▸ **Data shown**:

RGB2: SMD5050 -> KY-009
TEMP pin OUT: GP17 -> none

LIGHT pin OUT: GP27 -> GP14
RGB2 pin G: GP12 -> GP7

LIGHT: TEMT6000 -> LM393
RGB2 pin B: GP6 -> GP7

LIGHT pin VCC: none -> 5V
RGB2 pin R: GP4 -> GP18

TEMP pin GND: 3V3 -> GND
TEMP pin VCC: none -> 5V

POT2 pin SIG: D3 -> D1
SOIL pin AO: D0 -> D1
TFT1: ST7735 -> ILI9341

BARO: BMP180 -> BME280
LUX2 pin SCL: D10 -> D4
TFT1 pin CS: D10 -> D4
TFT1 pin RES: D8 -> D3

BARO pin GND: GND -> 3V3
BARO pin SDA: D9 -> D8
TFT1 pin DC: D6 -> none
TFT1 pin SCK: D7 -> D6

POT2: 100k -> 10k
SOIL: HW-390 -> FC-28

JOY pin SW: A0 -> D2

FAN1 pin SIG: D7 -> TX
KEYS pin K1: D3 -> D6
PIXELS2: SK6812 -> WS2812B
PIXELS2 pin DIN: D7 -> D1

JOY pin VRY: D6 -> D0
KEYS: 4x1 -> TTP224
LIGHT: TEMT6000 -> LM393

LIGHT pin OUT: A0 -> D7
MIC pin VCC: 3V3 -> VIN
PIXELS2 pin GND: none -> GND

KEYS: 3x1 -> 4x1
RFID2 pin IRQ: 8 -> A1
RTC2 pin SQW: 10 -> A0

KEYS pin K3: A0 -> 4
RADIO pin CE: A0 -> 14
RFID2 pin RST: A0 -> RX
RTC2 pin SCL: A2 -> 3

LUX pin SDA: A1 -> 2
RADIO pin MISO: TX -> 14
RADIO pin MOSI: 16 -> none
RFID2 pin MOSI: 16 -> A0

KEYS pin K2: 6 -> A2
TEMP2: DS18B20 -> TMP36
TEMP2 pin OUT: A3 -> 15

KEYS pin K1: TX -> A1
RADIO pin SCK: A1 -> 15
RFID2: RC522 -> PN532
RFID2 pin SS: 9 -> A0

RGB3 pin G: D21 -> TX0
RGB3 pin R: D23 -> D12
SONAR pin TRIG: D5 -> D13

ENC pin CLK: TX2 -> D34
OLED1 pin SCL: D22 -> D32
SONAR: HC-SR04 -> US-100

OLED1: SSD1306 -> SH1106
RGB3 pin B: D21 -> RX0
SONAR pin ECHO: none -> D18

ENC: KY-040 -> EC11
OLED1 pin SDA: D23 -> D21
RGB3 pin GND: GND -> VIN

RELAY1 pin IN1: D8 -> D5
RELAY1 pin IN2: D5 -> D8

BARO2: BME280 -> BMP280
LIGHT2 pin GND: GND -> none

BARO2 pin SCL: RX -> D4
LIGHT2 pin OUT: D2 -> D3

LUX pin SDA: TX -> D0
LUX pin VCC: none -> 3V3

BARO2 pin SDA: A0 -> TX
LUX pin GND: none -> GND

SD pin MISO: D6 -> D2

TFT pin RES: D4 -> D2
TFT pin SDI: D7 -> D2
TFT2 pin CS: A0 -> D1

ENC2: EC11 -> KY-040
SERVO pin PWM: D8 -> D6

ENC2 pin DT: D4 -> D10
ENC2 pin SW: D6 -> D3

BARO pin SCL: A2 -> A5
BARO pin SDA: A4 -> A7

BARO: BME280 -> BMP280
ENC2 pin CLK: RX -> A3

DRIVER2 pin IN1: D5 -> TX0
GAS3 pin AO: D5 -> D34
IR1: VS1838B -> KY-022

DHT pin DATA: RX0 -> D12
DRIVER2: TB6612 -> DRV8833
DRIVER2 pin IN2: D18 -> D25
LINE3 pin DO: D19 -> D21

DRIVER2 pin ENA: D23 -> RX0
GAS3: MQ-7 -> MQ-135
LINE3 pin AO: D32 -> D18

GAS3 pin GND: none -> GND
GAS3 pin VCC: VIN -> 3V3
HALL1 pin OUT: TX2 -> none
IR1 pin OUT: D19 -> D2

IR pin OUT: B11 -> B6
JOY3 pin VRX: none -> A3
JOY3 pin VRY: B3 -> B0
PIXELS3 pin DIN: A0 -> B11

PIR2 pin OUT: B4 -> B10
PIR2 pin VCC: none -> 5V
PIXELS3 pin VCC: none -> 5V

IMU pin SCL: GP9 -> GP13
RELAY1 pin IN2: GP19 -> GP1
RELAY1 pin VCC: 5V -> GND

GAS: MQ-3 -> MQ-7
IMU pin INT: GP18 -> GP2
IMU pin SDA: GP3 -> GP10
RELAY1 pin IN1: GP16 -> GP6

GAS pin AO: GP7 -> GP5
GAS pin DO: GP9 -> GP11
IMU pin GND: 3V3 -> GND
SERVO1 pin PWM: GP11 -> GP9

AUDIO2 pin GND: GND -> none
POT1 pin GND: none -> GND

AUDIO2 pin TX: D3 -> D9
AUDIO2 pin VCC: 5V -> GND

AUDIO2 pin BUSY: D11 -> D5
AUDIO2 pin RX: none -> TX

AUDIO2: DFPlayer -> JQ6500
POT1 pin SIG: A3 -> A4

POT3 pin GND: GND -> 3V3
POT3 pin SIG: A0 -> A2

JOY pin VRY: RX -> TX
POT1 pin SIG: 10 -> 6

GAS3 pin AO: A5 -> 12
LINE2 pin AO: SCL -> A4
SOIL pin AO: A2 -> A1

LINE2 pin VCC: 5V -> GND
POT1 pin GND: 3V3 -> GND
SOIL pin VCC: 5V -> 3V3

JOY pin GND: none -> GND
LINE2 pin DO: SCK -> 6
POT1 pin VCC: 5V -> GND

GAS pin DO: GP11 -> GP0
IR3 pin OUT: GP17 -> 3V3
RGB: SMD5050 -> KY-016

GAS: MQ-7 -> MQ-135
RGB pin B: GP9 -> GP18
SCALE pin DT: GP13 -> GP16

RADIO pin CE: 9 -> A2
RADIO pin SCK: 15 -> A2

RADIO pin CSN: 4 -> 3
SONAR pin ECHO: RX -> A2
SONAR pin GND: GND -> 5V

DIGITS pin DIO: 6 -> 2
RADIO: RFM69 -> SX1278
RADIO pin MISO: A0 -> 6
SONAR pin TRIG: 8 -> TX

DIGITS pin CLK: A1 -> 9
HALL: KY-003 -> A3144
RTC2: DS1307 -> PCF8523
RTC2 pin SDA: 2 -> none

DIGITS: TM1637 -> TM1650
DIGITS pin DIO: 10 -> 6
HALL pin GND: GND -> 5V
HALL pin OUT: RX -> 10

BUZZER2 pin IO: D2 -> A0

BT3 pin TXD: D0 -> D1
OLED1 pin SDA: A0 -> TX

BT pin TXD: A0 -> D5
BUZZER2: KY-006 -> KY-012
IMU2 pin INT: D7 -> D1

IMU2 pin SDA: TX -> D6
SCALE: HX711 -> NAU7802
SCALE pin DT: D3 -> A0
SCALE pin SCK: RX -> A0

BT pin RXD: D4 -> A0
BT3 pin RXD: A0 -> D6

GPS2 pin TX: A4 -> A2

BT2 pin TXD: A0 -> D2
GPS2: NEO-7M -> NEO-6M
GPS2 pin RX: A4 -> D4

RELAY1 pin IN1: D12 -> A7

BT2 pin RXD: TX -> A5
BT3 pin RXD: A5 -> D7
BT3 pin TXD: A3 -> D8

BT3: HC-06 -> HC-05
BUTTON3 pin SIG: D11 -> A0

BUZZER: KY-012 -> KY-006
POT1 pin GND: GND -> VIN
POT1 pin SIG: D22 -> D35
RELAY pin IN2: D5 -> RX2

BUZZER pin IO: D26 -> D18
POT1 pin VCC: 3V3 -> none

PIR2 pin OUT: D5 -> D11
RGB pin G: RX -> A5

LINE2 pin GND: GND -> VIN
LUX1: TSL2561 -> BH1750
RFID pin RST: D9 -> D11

▸ **Exercise description**:
Each line from the one containing "BUZZER2: KY-006 -> KY-012" through the end of the material must be returned exactly; no other line should appear.

▸ **Your response**:
BUZZER2: KY-006 -> KY-012
IMU2 pin INT: D7 -> D1

IMU2 pin SDA: TX -> D6
SCALE: HX711 -> NAU7802
SCALE pin DT: D3 -> A0
SCALE pin SCK: RX -> A0

BT pin RXD: D4 -> A0
BT3 pin RXD: A0 -> D6

GPS2 pin TX: A4 -> A2

BT2 pin TXD: A0 -> D2
GPS2: NEO-7M -> NEO-6M
GPS2 pin RX: A4 -> D4

RELAY1 pin IN1: D12 -> A7

BT2 pin RXD: TX -> A5
BT3 pin RXD: A5 -> D7
BT3 pin TXD: A3 -> D8

BT3: HC-06 -> HC-05
BUTTON3 pin SIG: D11 -> A0

BUZZER: KY-012 -> KY-006
POT1 pin GND: GND -> VIN
POT1 pin SIG: D22 -> D35
RELAY pin IN2: D5 -> RX2

BUZZER pin IO: D26 -> D18
POT1 pin VCC: 3V3 -> none

PIR2 pin OUT: D5 -> D11
RGB pin G: RX -> A5

LINE2 pin GND: GND -> VIN
LUX1: TSL2561 -> BH1750
RFID pin RST: D9 -> D11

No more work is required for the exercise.